■ Entries shown:
━━━━━━━━━━━━━━━━━━━━━━━━━━━━━━
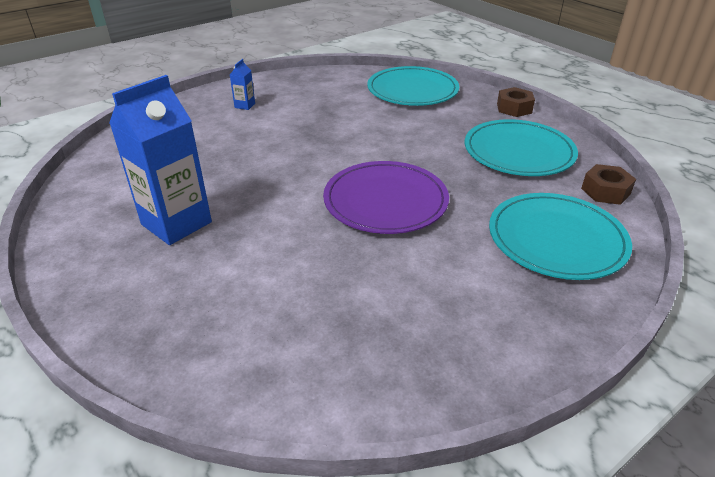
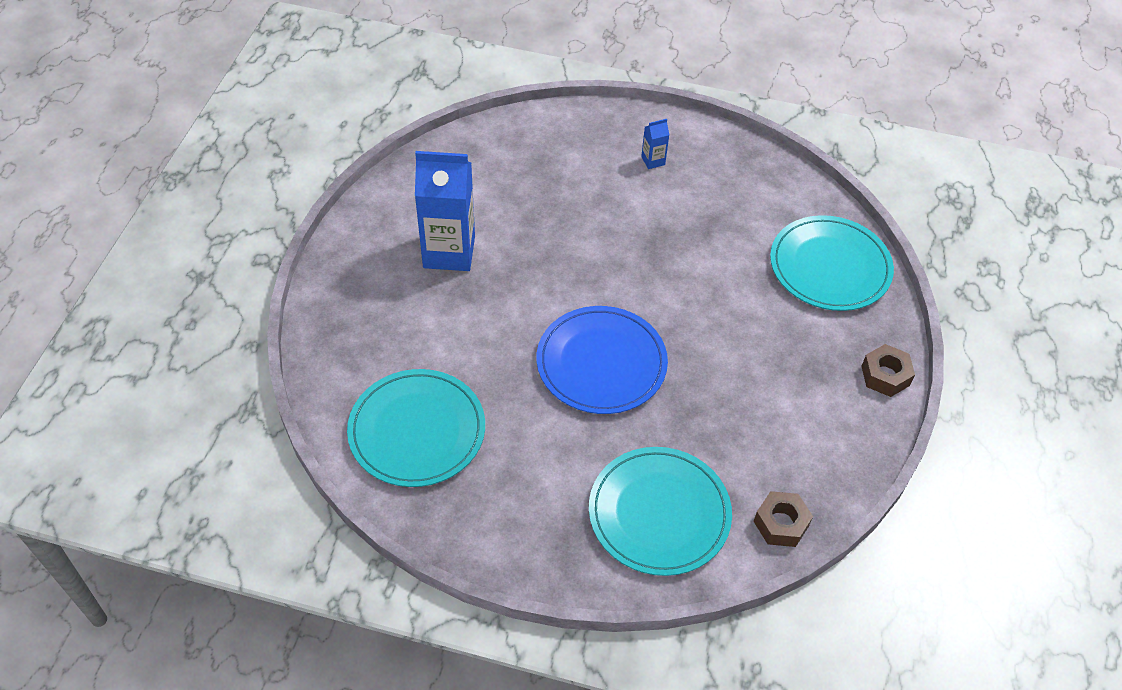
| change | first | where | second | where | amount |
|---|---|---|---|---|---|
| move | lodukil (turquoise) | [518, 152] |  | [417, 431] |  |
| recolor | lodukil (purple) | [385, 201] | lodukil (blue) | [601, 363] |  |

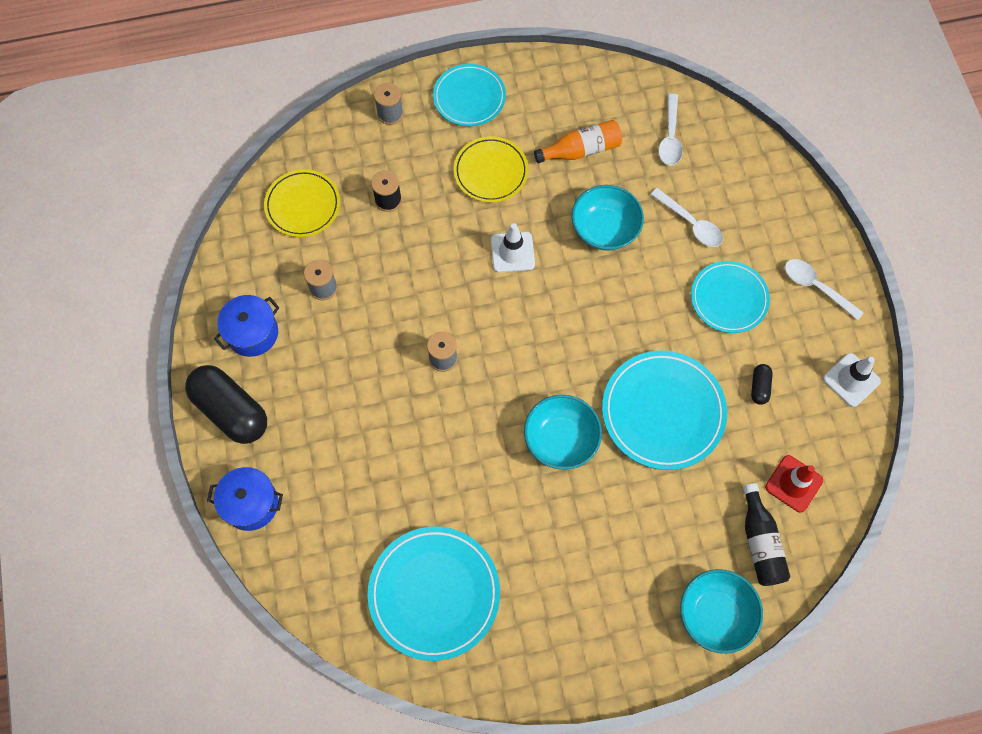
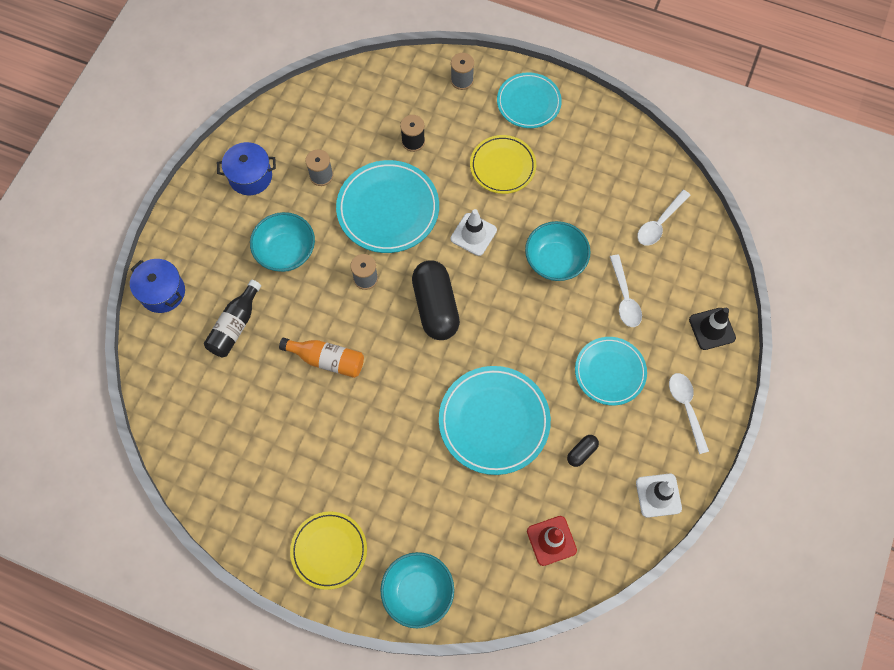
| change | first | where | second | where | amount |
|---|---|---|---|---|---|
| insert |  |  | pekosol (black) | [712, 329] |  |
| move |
━━━━━━━━━━━━━━━━━━━━━━━━━━━━━━
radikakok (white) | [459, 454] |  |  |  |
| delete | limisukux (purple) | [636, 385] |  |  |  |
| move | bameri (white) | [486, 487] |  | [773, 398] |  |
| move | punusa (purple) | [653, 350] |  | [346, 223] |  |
━━━━━━━━━━━━━━━━━━━━━━━━━━━━━━
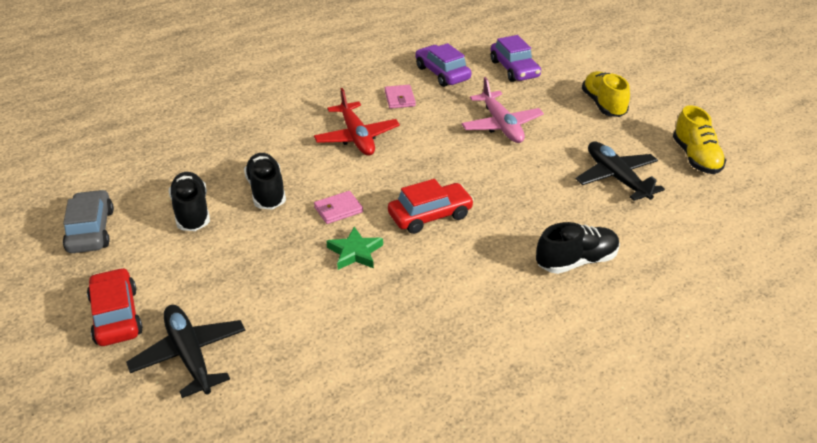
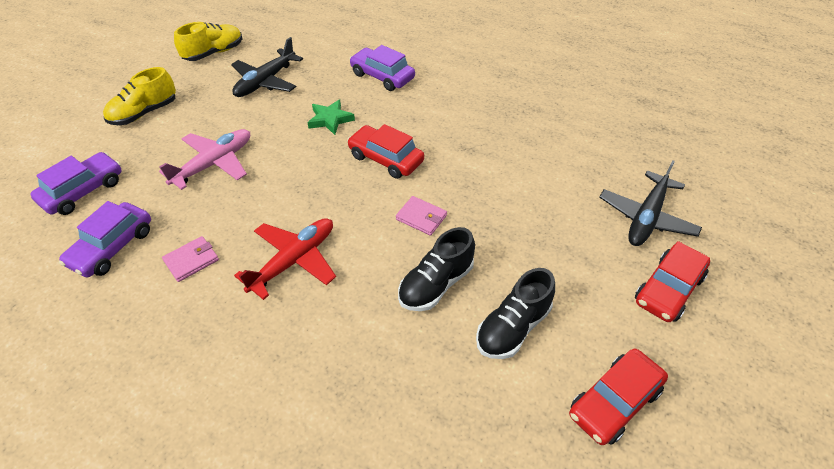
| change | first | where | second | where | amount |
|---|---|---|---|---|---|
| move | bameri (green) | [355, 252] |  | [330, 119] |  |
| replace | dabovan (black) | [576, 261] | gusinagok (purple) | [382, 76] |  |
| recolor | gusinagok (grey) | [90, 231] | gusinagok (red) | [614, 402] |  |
━━━━━━━━━━━━━━━━━━━━━━━━━━━━━━
■ Work to complete: Set down, exactly as they appear above, all lines from the one that has "radikakok (white) |" down to the one that has "move | punusa", including those two and no others.

■ Result for this task:
radikakok (white) | [459, 454] |  |  |  |
| delete | limisukux (purple) | [636, 385] |  |  |  |
| move | bameri (white) | [486, 487] |  | [773, 398] |  |
| move | punusa (purple) | [653, 350] |  | [346, 223] |  |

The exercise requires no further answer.